● Task directions
The expected answer is the set of lines in the data below between the line holding "camera: 120 degrees right, 0 degrees up" and the line holding "(258, 132) = (506, 274): turquoise", inclusive, written out exactly.

● Records shown
========================================
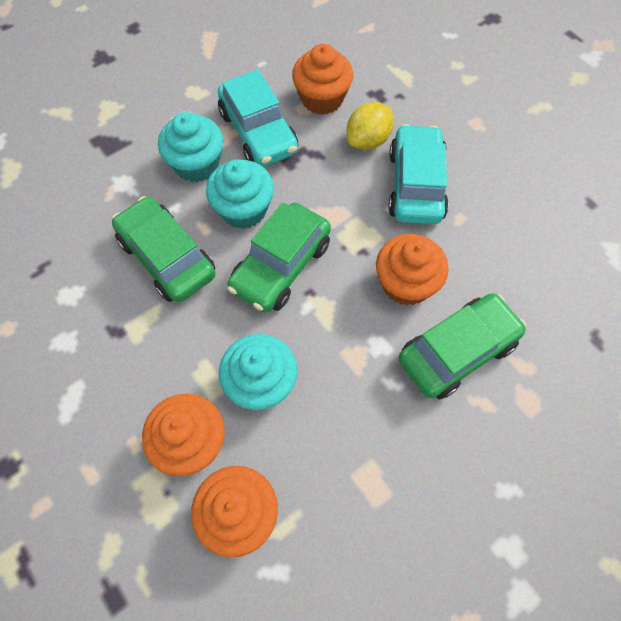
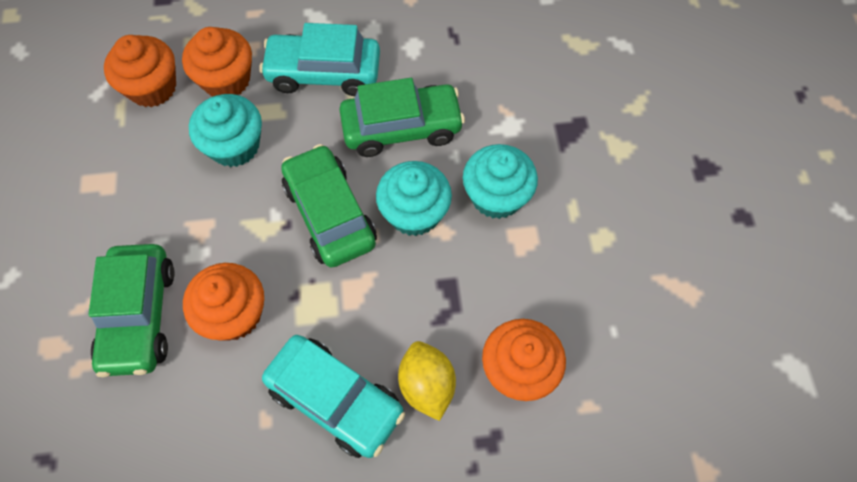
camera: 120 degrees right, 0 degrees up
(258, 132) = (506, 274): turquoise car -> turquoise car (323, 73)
========================================
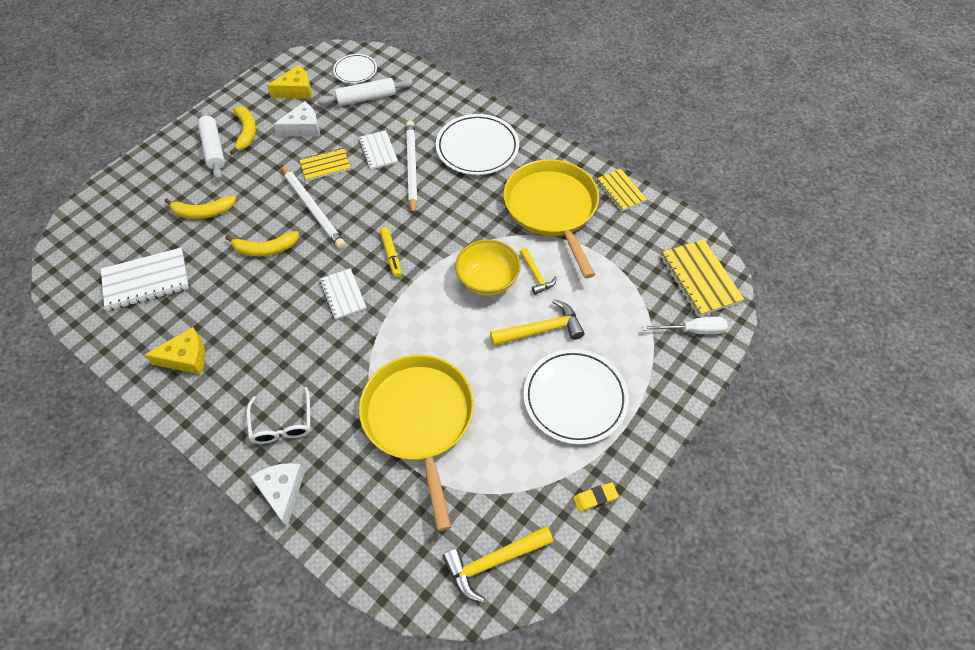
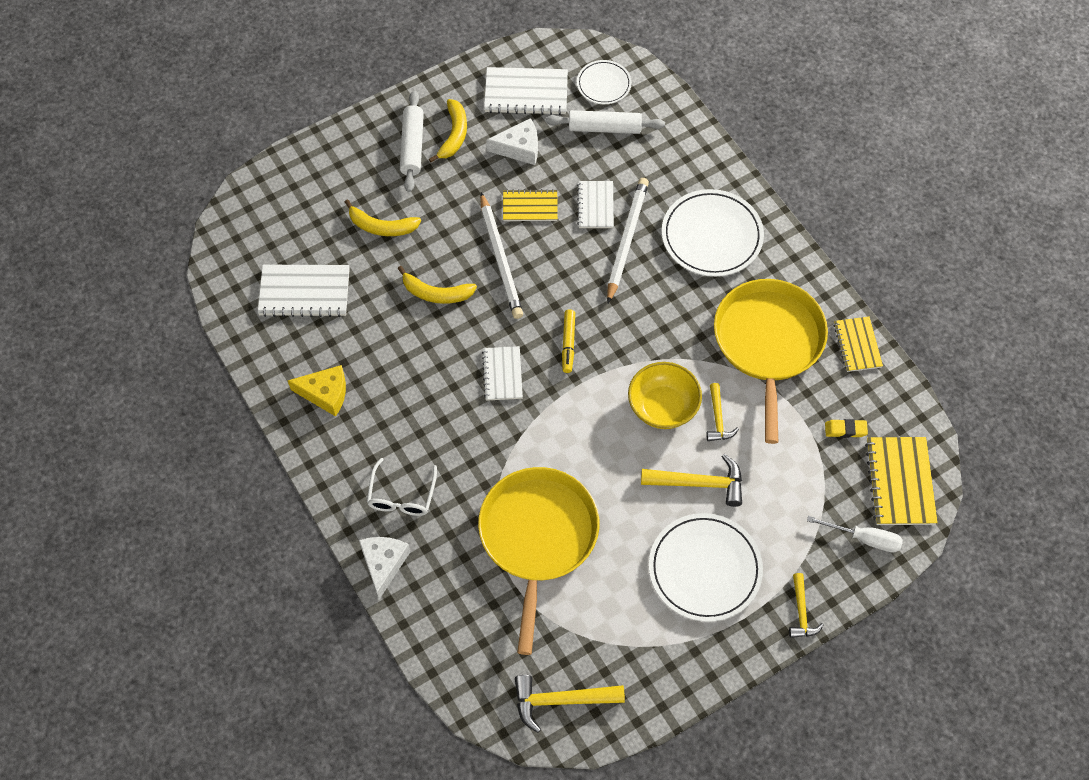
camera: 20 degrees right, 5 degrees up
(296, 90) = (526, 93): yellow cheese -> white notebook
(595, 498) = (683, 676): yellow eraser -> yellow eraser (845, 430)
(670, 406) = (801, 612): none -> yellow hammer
========================================
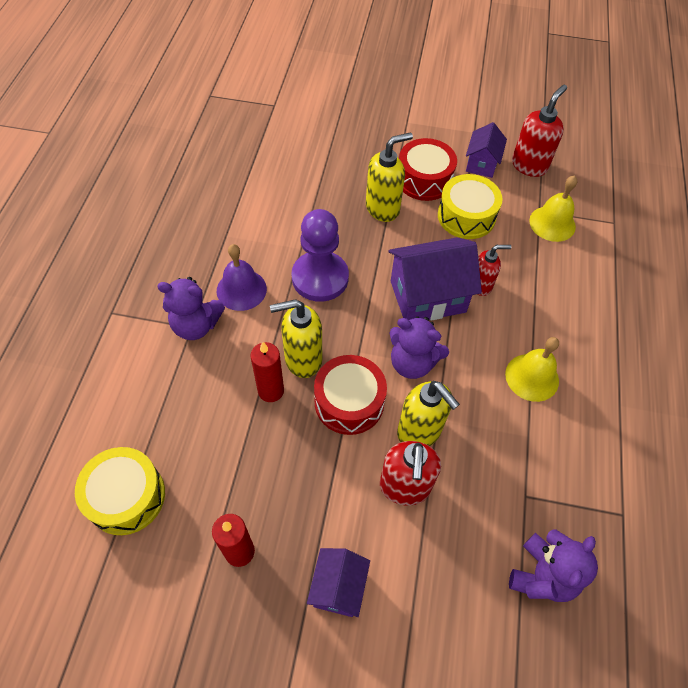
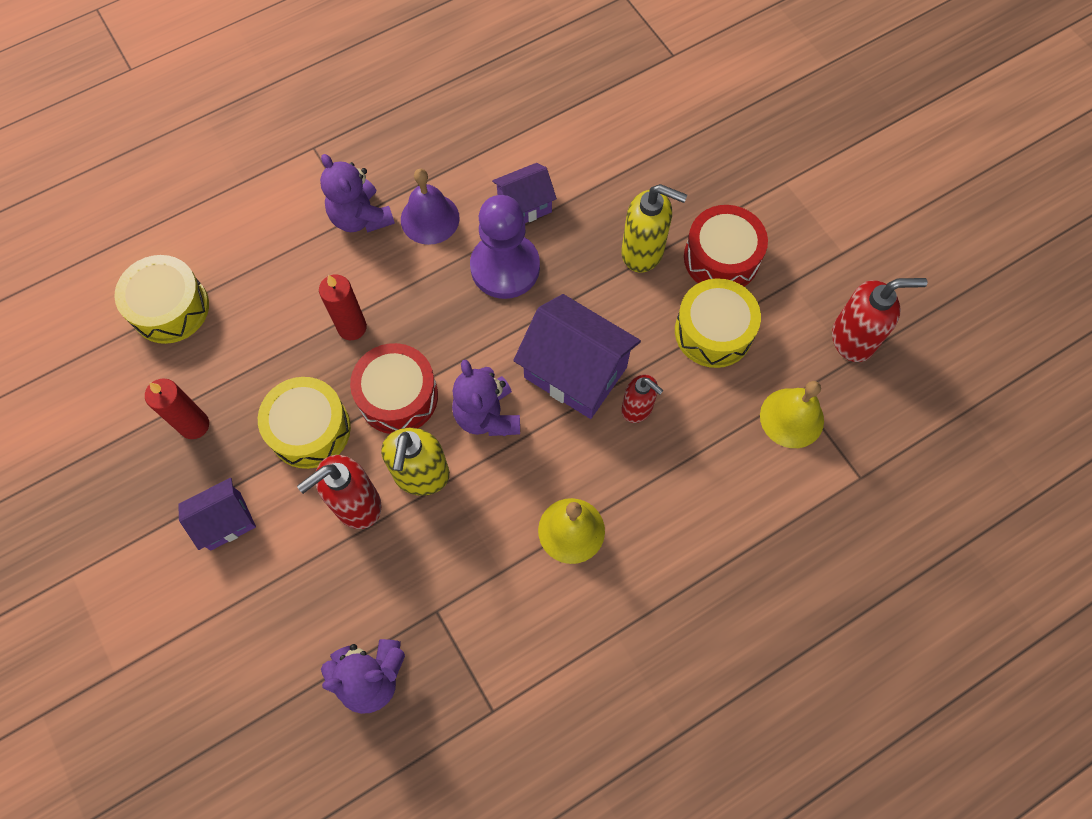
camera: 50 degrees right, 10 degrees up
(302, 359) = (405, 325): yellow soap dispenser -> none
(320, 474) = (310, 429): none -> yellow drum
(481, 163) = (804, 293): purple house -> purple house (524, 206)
========================================
● Output
camera: 120 degrees right, 0 degrees up
(258, 132) = (506, 274): turquoise car -> turquoise car (323, 73)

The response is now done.